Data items
○ ○ ○ ○
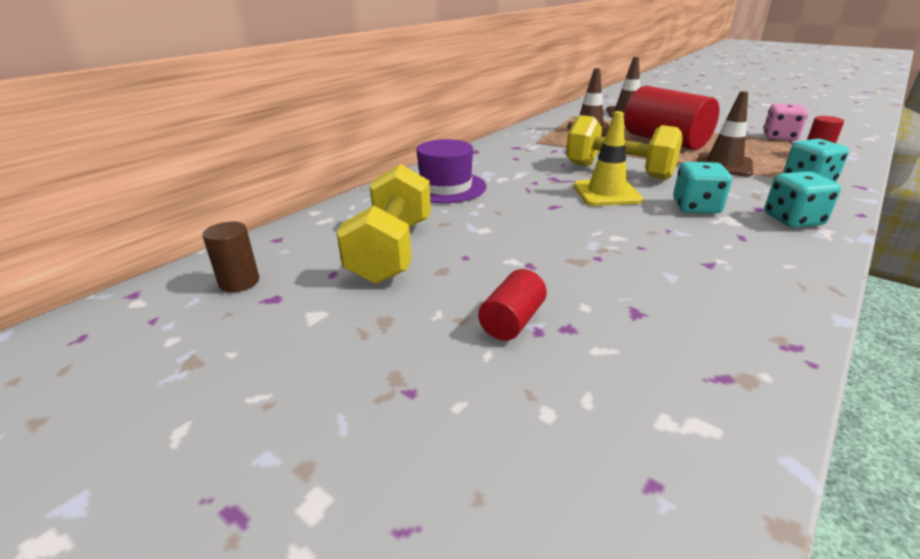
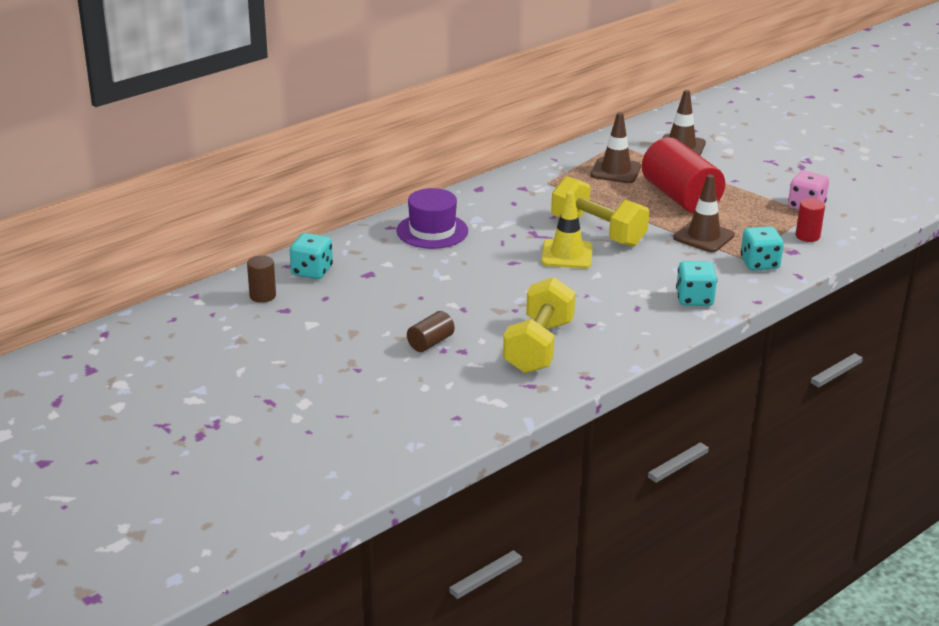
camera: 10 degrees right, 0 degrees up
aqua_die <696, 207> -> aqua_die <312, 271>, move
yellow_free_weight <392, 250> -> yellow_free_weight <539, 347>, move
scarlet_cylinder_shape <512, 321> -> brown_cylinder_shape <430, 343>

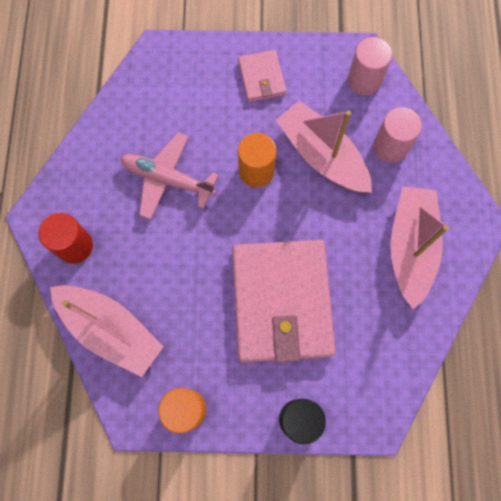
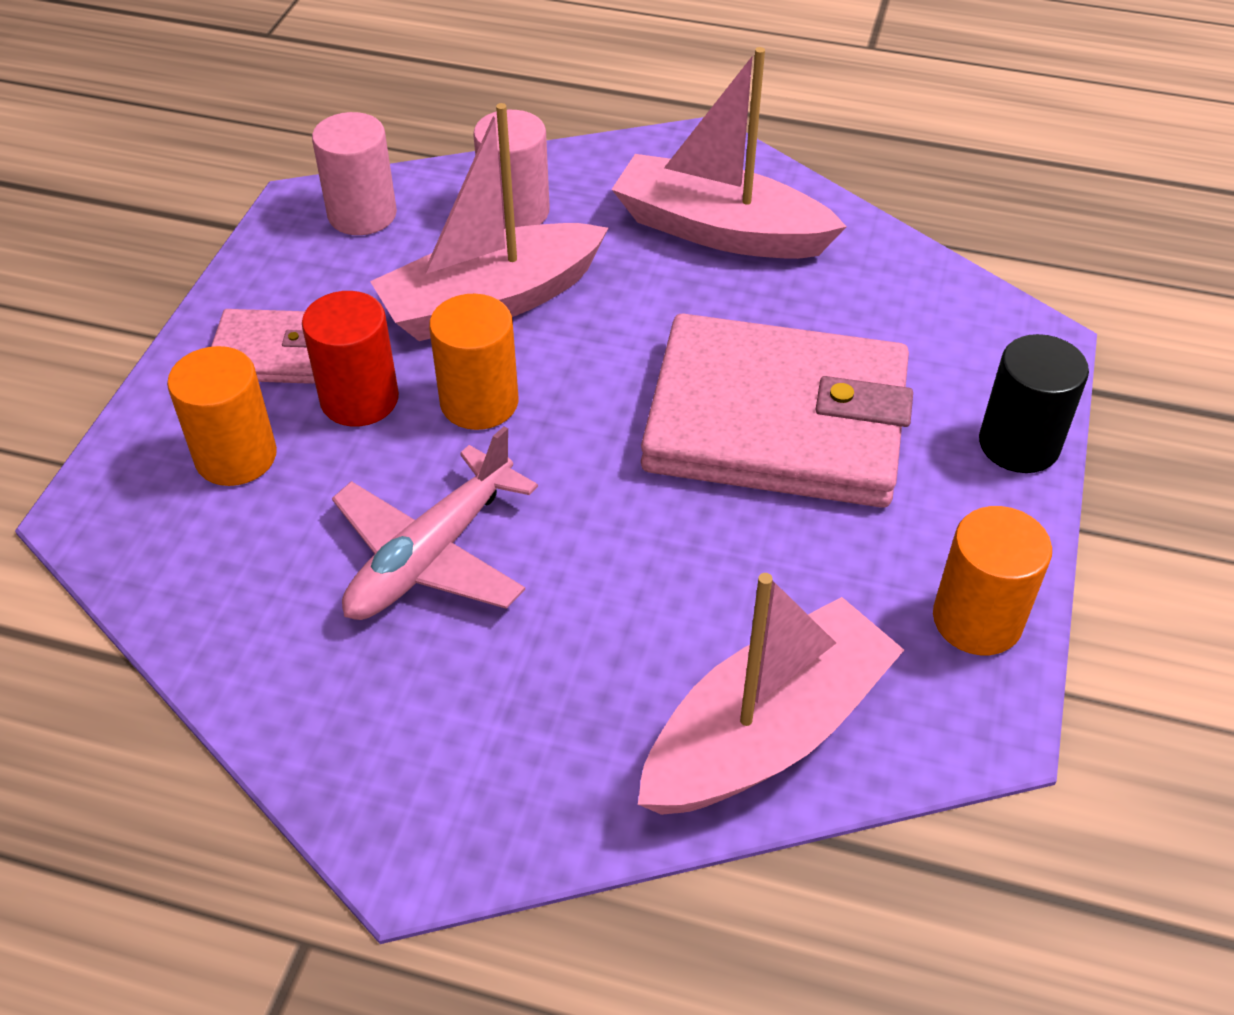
camera: 75 degrees left, 25 degrees down
scarlet_cylinder_shape <74, 246> -> scarlet_cylinder_shape <359, 399>, move
none -> bright_orange_cylinder_shape <236, 456>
○ ○ ○ ○
To do
Without the pictures, repeat every record above exactly as written.

Result of the exercise
camera: 10 degrees right, 0 degrees up
aqua_die <696, 207> -> aqua_die <312, 271>, move
yellow_free_weight <392, 250> -> yellow_free_weight <539, 347>, move
scarlet_cylinder_shape <512, 321> -> brown_cylinder_shape <430, 343>

camera: 75 degrees left, 25 degrees down
scarlet_cylinder_shape <74, 246> -> scarlet_cylinder_shape <359, 399>, move
none -> bright_orange_cylinder_shape <236, 456>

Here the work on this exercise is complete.